* **DESCRIPTION OF THE TASK**
Make an exact copy of all the records that follow, apart from the pictures.

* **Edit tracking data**
+ + + + + + +
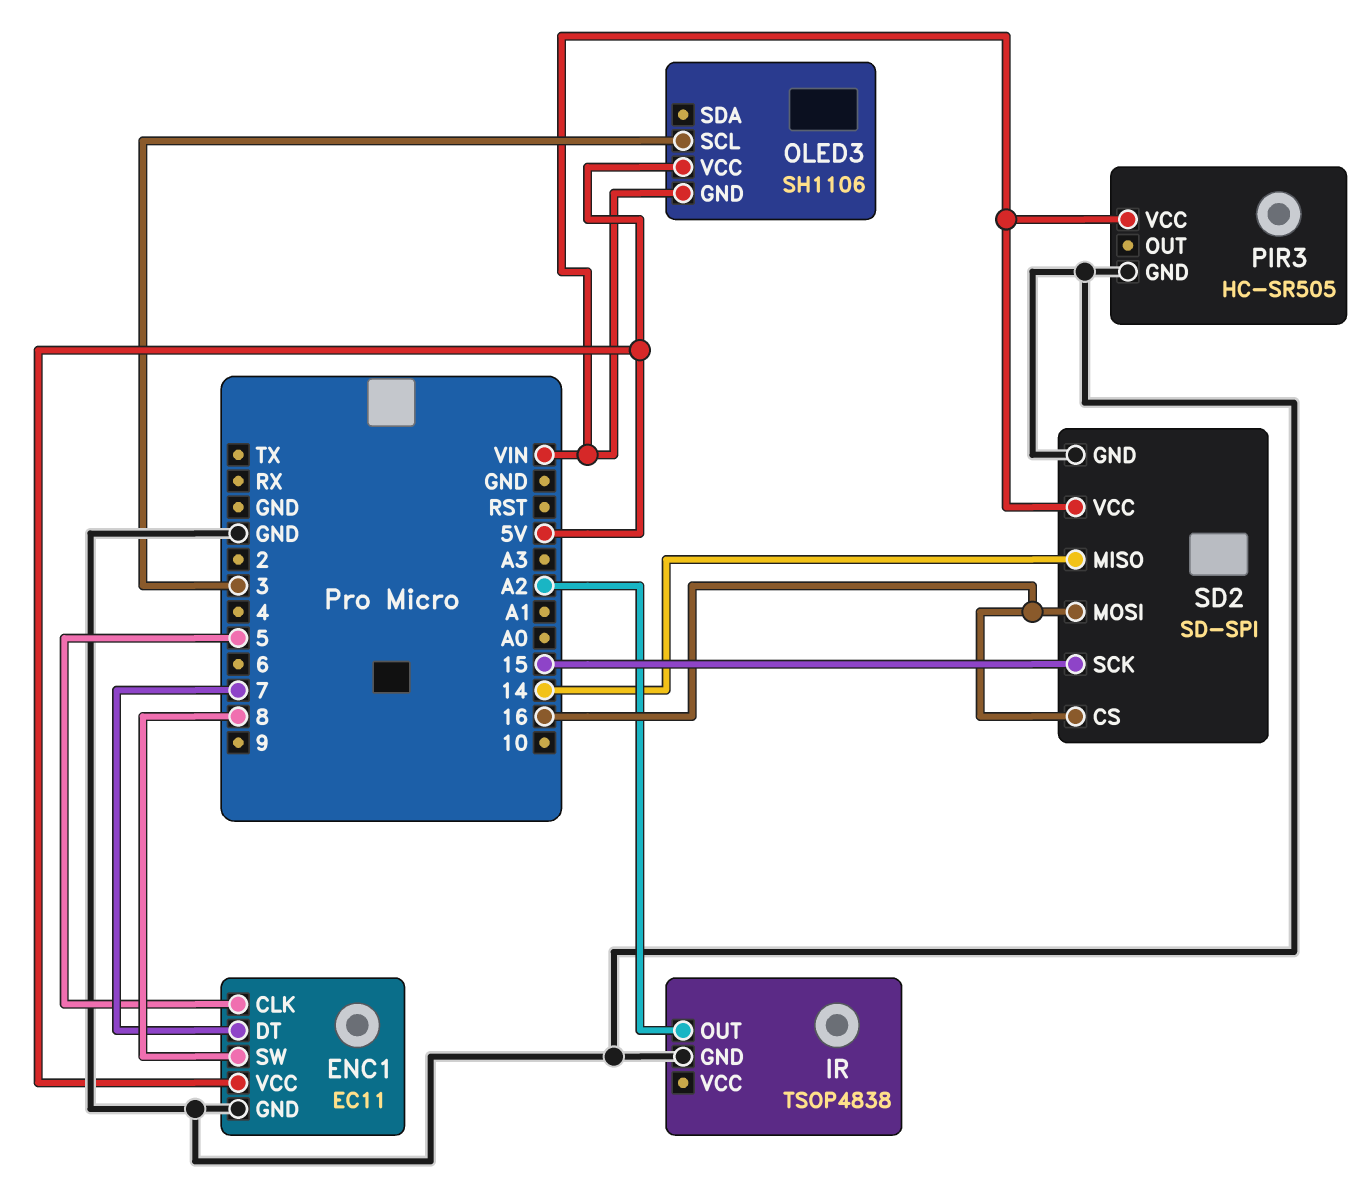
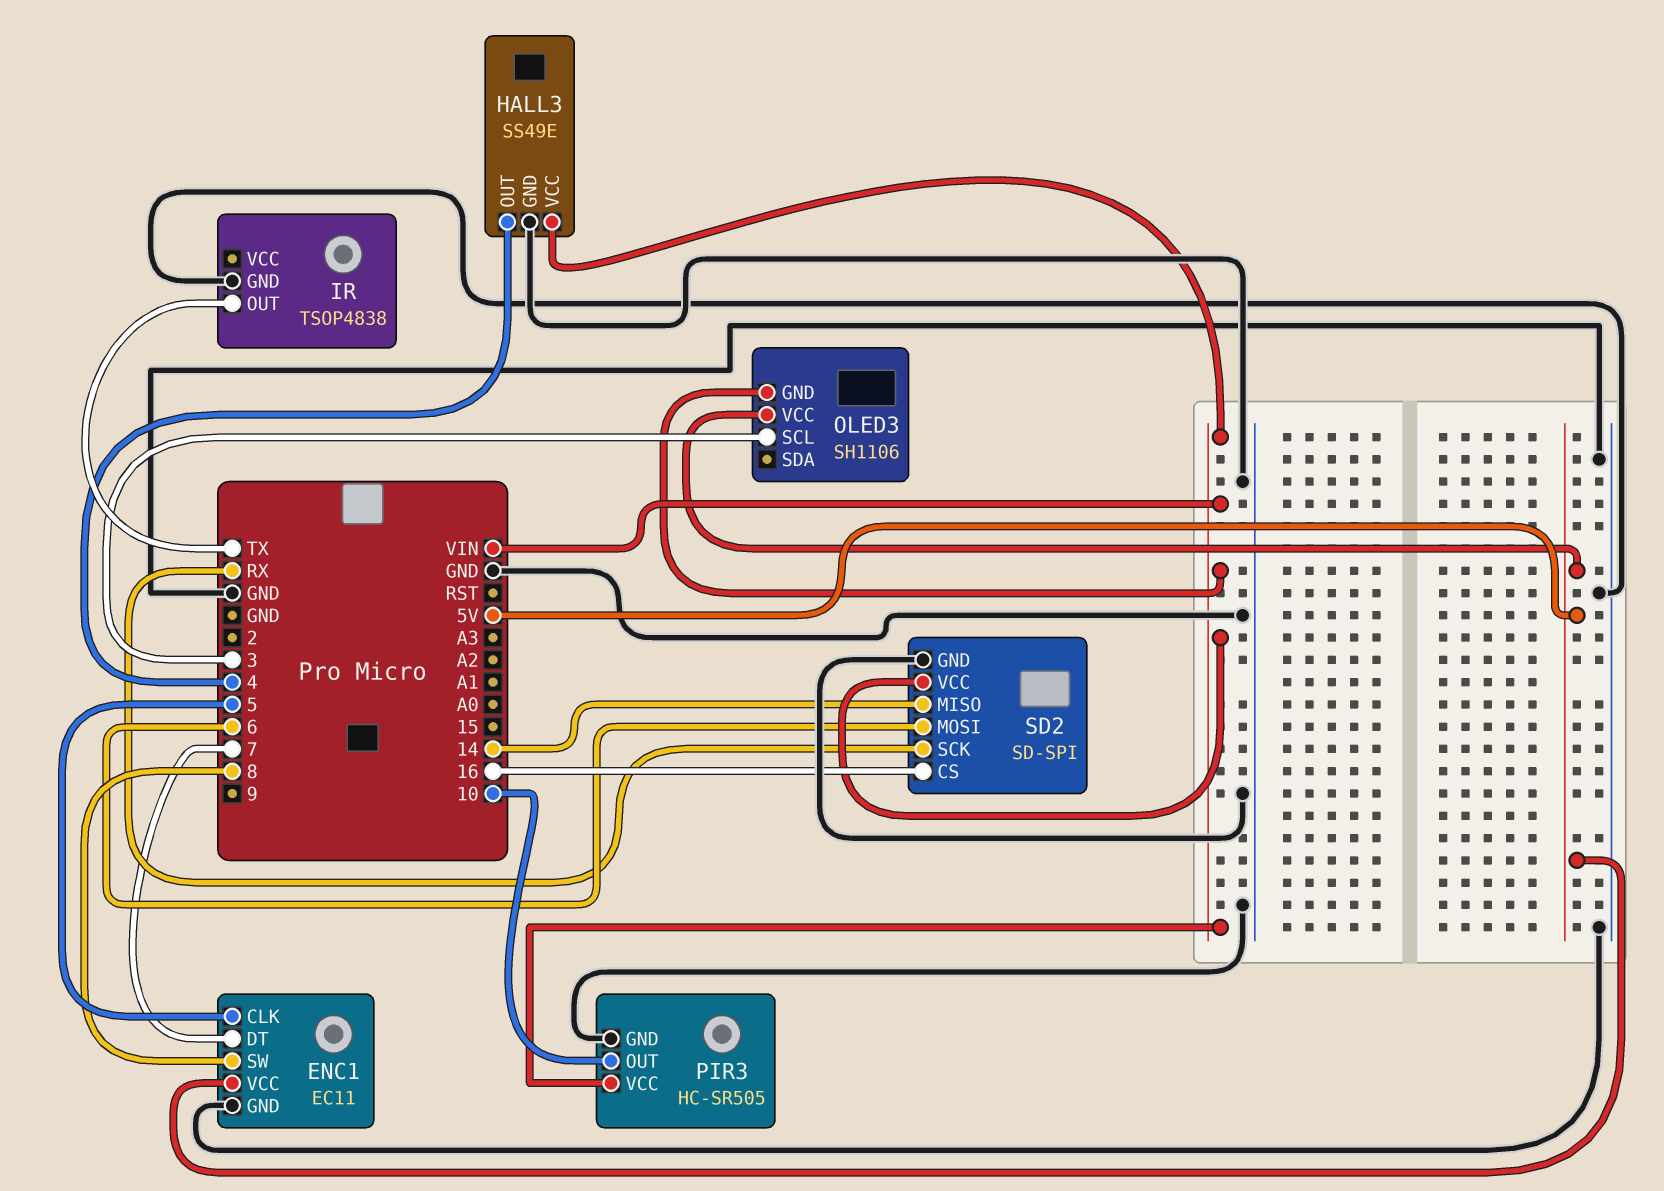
HALL3: none -> SS49E
HALL3 pin GND: none -> GND
HALL3 pin OUT: none -> 4
HALL3 pin VCC: none -> VIN
IR pin OUT: A2 -> TX
PIR3 pin OUT: none -> 10
SD2 pin MOSI: 16 -> 6
SD2 pin SCK: 15 -> RX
+ + + + + + +
* **ANSWER SECTION**
HALL3: none -> SS49E
HALL3 pin GND: none -> GND
HALL3 pin OUT: none -> 4
HALL3 pin VCC: none -> VIN
IR pin OUT: A2 -> TX
PIR3 pin OUT: none -> 10
SD2 pin MOSI: 16 -> 6
SD2 pin SCK: 15 -> RX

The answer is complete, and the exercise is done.